─── SUPPLIED MATERIAL ───
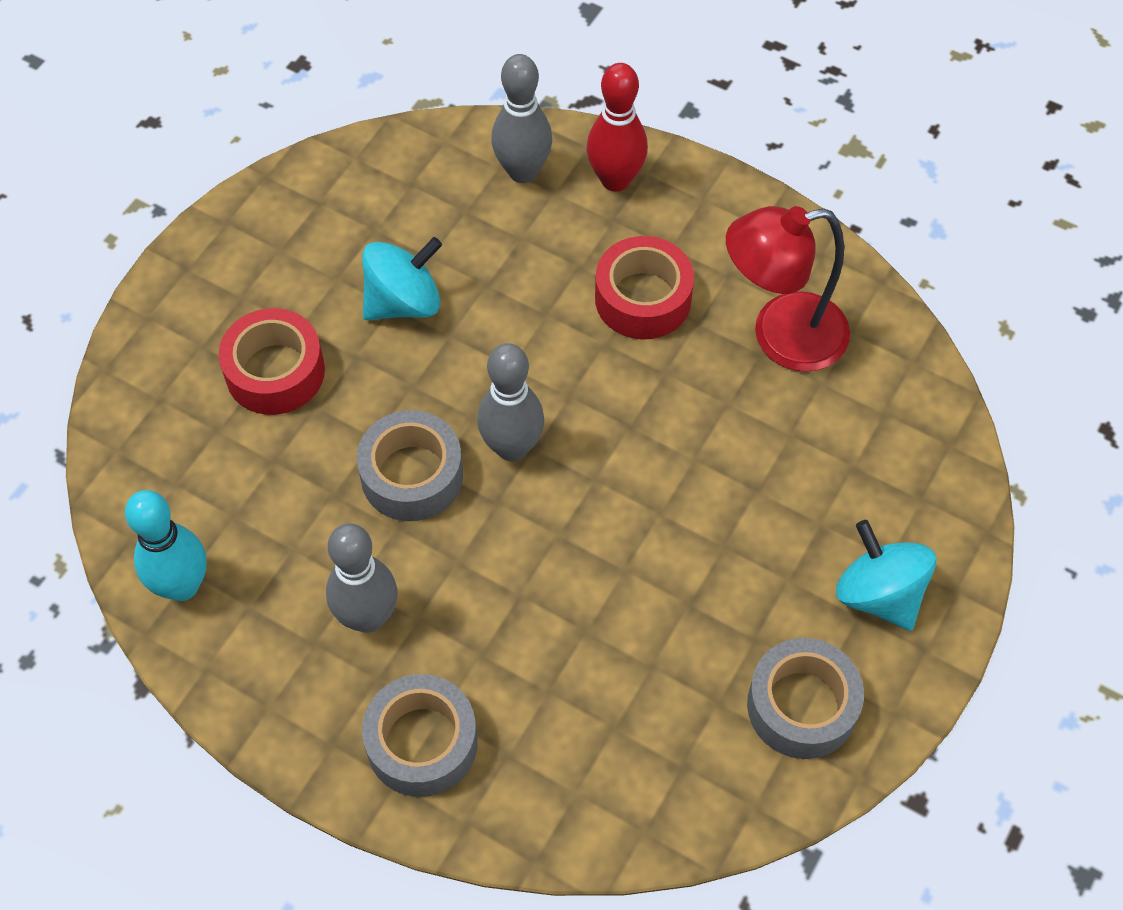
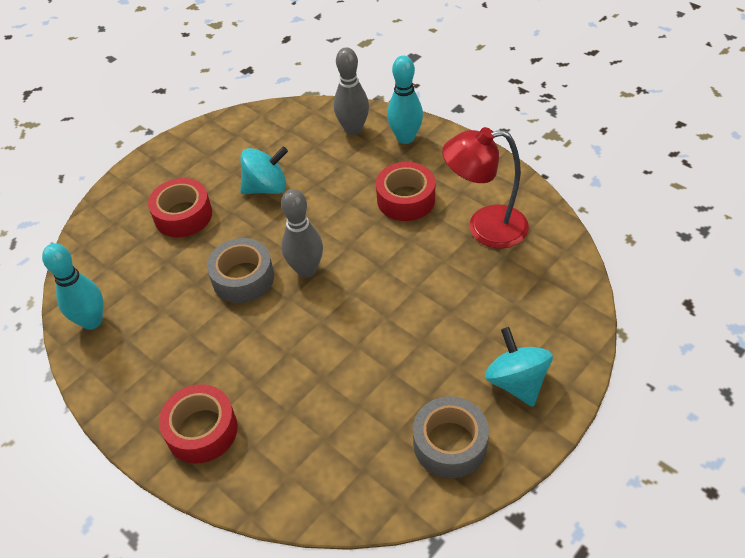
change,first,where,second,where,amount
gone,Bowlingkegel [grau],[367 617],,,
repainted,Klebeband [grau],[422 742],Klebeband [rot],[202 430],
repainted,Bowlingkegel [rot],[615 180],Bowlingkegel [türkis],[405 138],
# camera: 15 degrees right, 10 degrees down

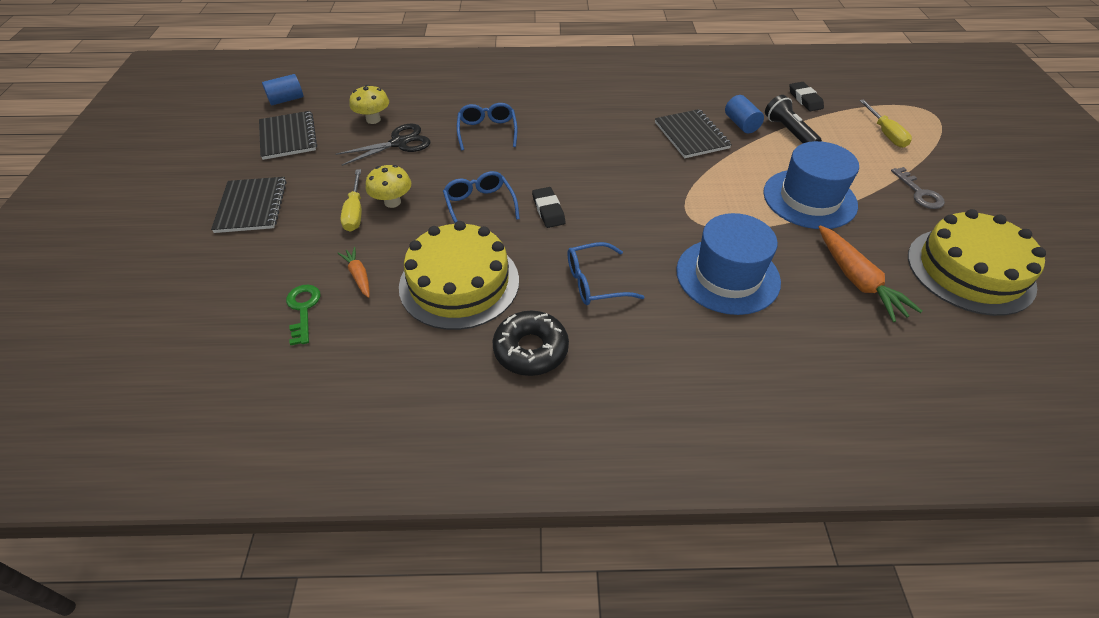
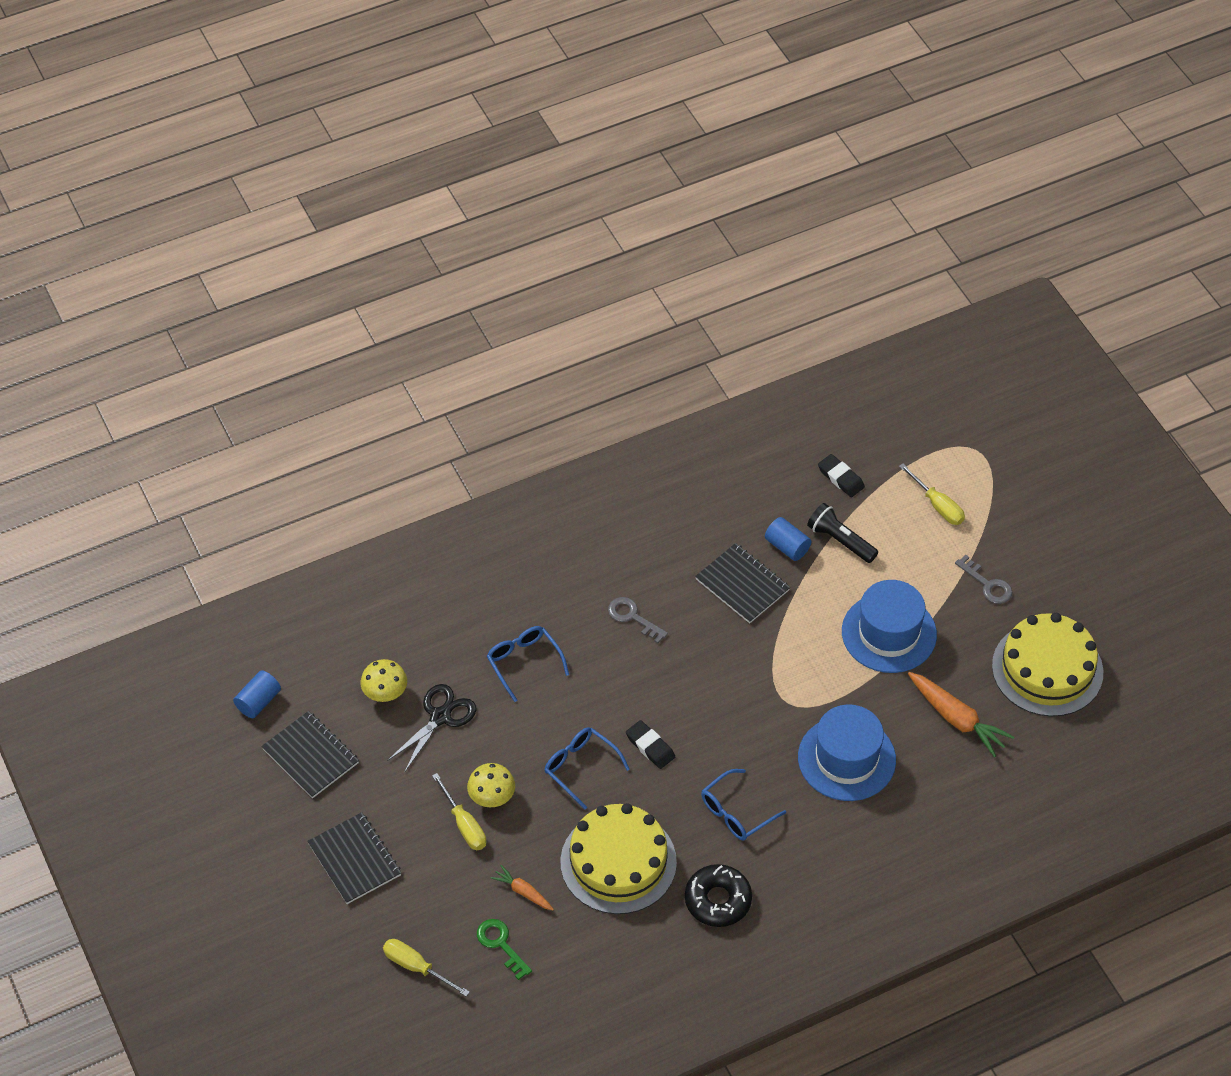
change,first,where,second,where,amount
new,,,Schraubenzieher [gelb],[416 967],
new,,,Schlüssel [grau],[633 617],
# camera: 25 degrees left, 5 degrees up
───
● ACTIVITY: Retype exactly, please, the span from the line holding "repainted,Klebeband [grau],[422 742],Klebeband" through the closing line of the data, both ends included, without the pictures.

● EXERCISE RESPONSE:
repainted,Klebeband [grau],[422 742],Klebeband [rot],[202 430],
repainted,Bowlingkegel [rot],[615 180],Bowlingkegel [türkis],[405 138],
# camera: 15 degrees right, 10 degrees down

change,first,where,second,where,amount
new,,,Schraubenzieher [gelb],[416 967],
new,,,Schlüssel [grau],[633 617],
# camera: 25 degrees left, 5 degrees up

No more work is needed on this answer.